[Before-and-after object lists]
((
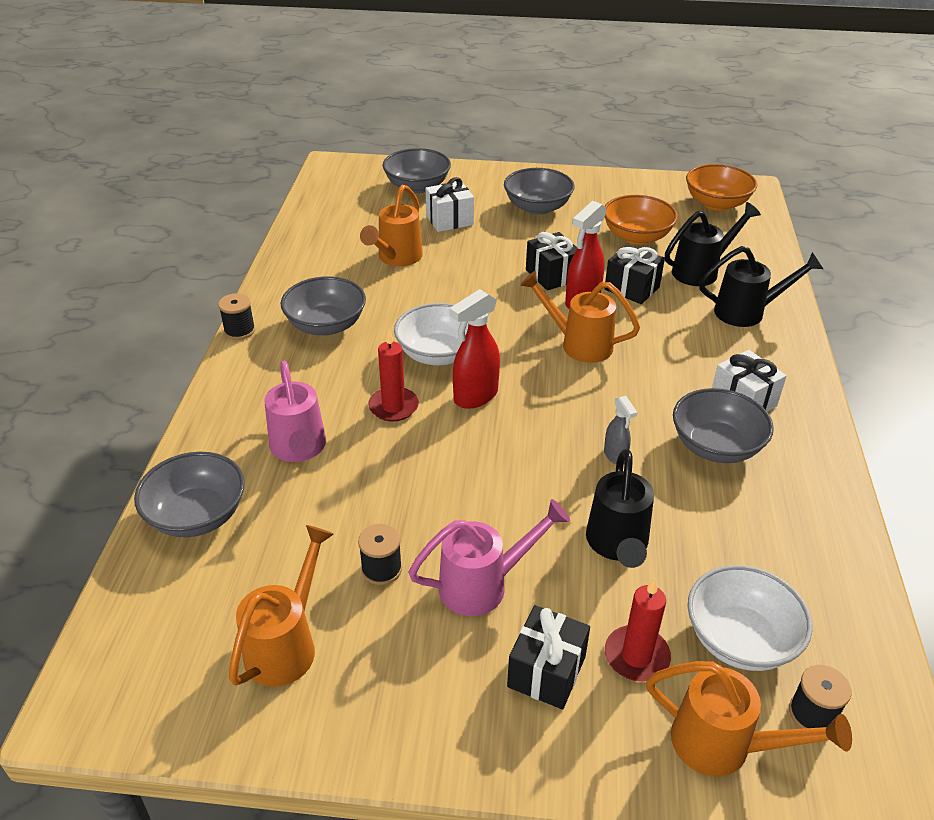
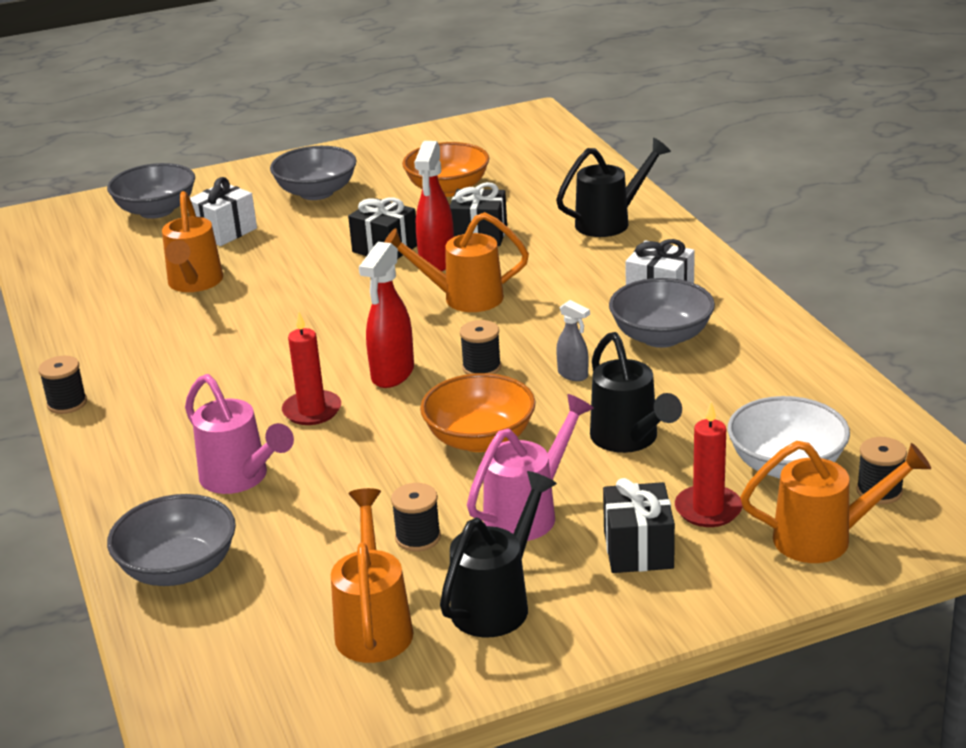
camera: 25 degrees left, 10 degrees down
(326, 325) = (168, 367): grey bowl -> none
(438, 354) = (320, 352): white bowl -> none
(547, 418) = (481, 367): none -> black spool
(701, 271) = (538, 200): black watering can -> black watering can (497, 602)
(716, 203) = (508, 137): orange bowl -> orange bowl (480, 439)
))
- TO DO -
Pictures aside, reproduce all of the data exactly.

- EXERCISE RESPONSE -
camera: 25 degrees left, 10 degrees down
(326, 325) = (168, 367): grey bowl -> none
(438, 354) = (320, 352): white bowl -> none
(547, 418) = (481, 367): none -> black spool
(701, 271) = (538, 200): black watering can -> black watering can (497, 602)
(716, 203) = (508, 137): orange bowl -> orange bowl (480, 439)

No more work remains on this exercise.